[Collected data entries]
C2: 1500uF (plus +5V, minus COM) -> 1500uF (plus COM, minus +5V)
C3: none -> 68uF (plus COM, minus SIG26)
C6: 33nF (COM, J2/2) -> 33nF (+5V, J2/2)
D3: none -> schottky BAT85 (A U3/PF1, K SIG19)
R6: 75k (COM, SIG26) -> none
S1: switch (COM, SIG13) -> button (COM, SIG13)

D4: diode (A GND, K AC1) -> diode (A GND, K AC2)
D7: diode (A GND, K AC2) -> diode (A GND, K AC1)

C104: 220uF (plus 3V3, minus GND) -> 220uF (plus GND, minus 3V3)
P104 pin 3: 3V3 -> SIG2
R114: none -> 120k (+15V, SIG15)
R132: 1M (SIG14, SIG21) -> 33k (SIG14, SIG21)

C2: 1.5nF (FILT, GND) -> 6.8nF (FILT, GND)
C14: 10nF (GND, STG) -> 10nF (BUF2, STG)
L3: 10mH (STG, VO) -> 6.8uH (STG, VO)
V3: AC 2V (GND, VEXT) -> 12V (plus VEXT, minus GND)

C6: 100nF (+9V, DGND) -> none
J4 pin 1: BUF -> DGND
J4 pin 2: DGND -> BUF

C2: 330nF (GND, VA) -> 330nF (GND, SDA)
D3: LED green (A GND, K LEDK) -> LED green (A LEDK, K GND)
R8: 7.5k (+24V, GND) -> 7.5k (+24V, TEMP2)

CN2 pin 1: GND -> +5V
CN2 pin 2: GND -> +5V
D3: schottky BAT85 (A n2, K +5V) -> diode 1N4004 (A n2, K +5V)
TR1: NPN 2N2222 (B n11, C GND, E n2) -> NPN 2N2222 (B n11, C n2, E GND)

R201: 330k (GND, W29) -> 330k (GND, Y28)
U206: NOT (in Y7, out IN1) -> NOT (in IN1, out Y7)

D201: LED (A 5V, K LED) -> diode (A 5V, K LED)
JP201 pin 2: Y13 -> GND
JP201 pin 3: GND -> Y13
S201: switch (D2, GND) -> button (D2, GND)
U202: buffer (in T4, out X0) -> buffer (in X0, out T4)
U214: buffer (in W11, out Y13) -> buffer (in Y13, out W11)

• [TASK OBJECTIVE] The answer must consist of each line in the entries above that includes "switch".

• [EXERCISE RESPONSE]
S1: switch (COM, SIG13) -> button (COM, SIG13)
S201: switch (D2, GND) -> button (D2, GND)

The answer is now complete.